TASK BRIEF: What lines in the records below hold the string "blue"? Please show them.

Coordinate-based change listings
________

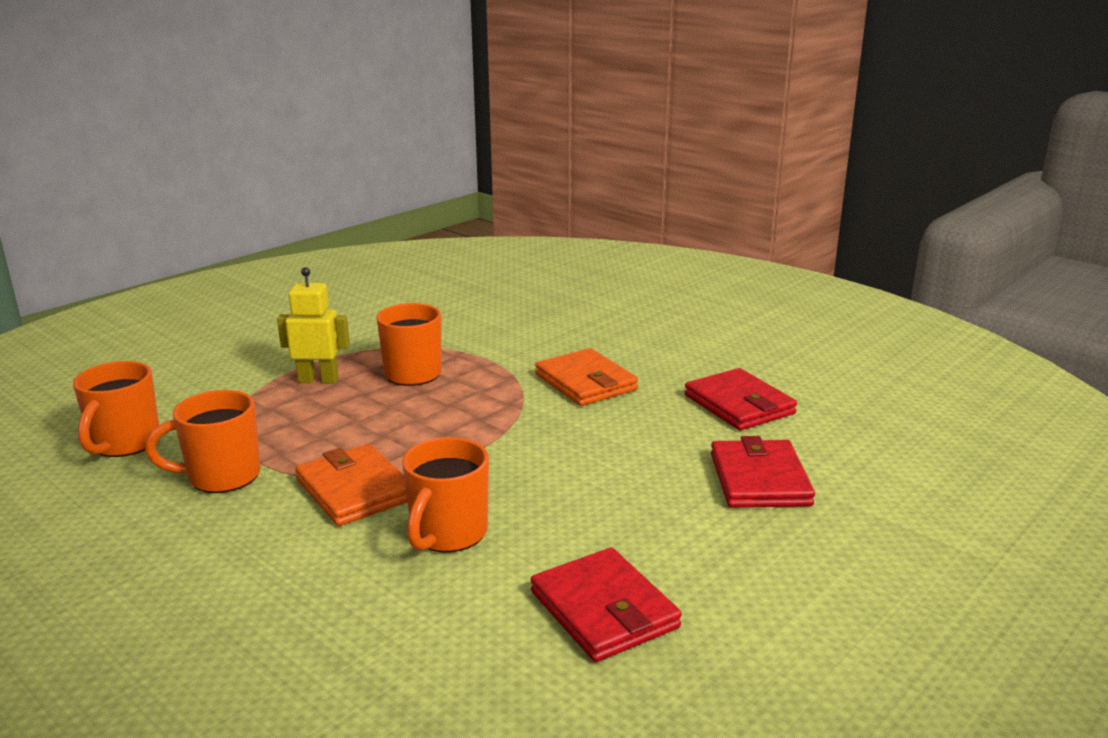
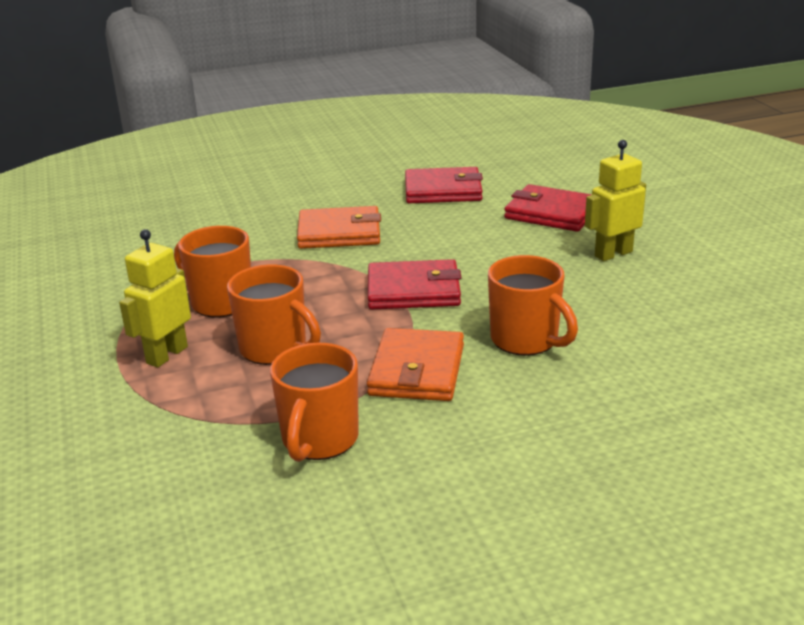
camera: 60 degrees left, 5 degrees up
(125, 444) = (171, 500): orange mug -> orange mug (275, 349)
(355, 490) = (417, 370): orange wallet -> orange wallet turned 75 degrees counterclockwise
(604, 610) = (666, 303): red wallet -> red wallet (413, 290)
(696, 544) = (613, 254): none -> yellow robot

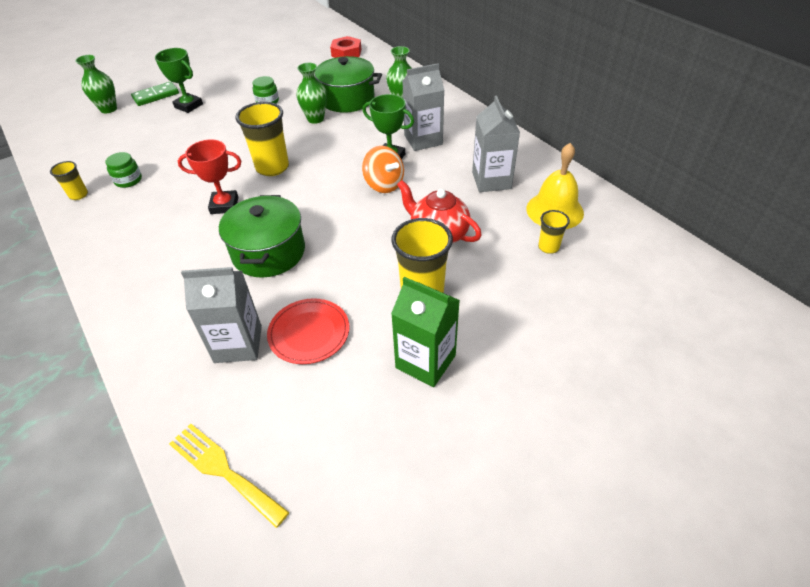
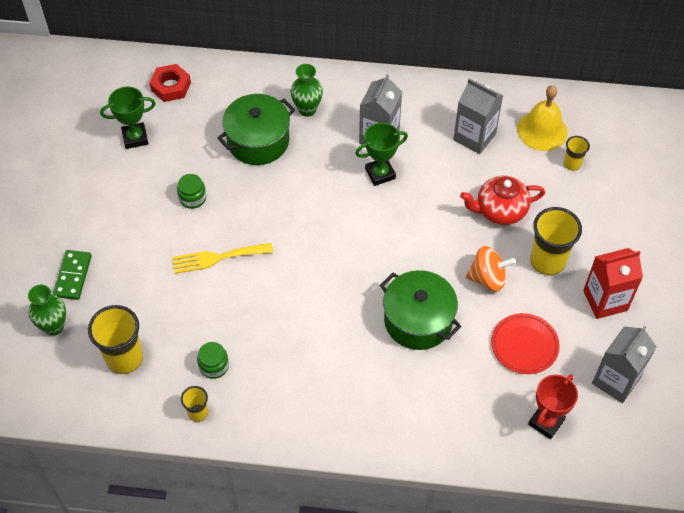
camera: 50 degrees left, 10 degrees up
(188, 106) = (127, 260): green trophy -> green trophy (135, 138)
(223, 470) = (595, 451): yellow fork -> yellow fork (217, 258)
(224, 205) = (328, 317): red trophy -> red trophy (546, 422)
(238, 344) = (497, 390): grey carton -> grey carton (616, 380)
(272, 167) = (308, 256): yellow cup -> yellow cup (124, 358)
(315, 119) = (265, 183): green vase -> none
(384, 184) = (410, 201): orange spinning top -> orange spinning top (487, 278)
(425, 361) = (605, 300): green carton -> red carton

________

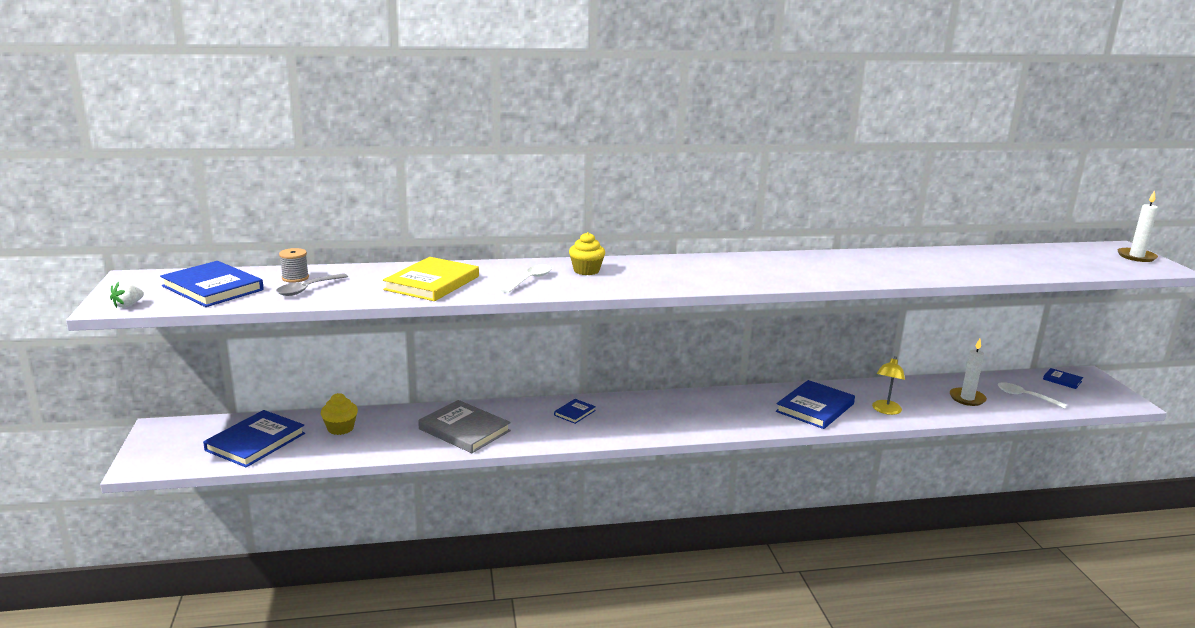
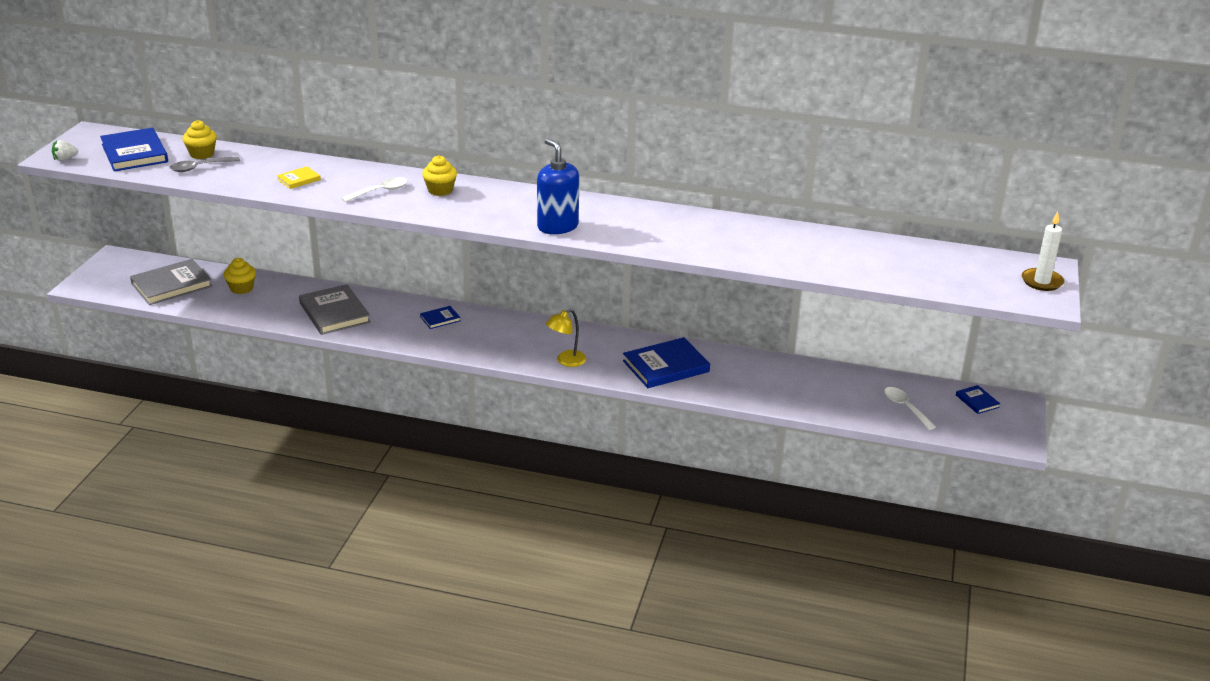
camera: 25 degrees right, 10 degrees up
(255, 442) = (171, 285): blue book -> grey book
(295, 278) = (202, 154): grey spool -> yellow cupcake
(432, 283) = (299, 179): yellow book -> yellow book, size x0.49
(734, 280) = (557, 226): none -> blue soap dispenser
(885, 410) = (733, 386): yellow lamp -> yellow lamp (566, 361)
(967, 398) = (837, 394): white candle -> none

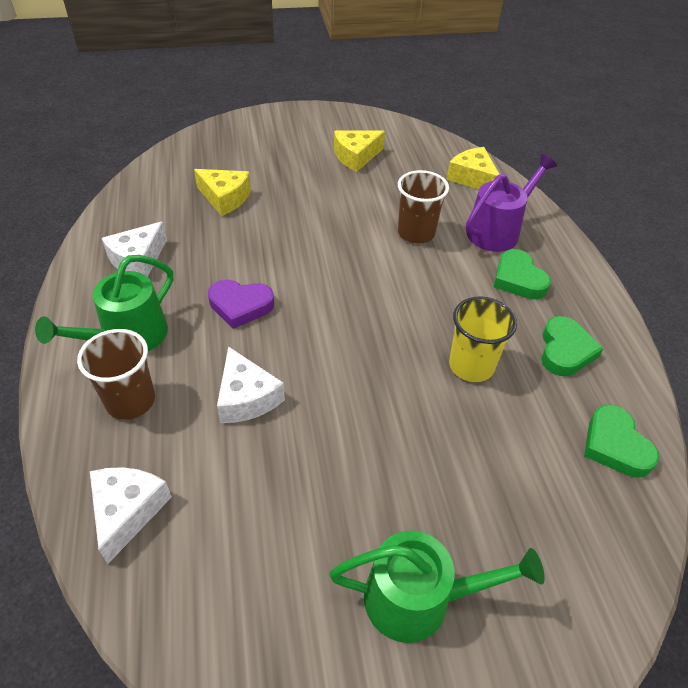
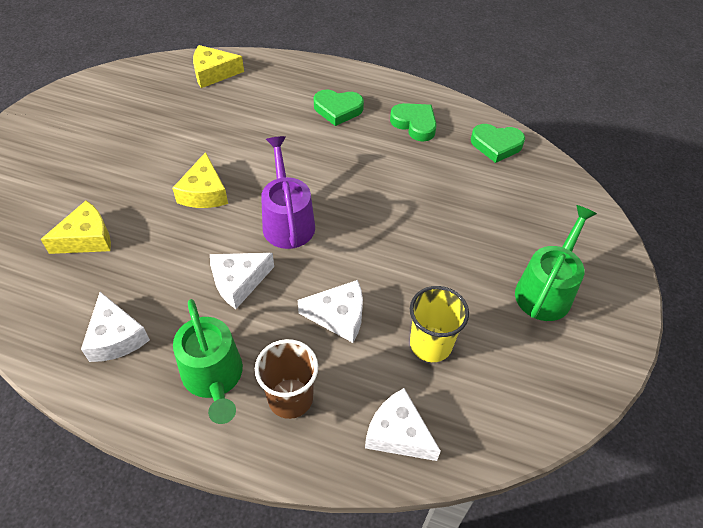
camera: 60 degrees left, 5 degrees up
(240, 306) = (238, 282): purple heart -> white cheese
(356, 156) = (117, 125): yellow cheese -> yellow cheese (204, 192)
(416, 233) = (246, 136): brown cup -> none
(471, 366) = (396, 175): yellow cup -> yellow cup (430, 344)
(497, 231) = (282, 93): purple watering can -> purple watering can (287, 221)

________

RESULT OF THIS TASK:
(255, 442) = (171, 285): blue book -> grey book
(734, 280) = (557, 226): none -> blue soap dispenser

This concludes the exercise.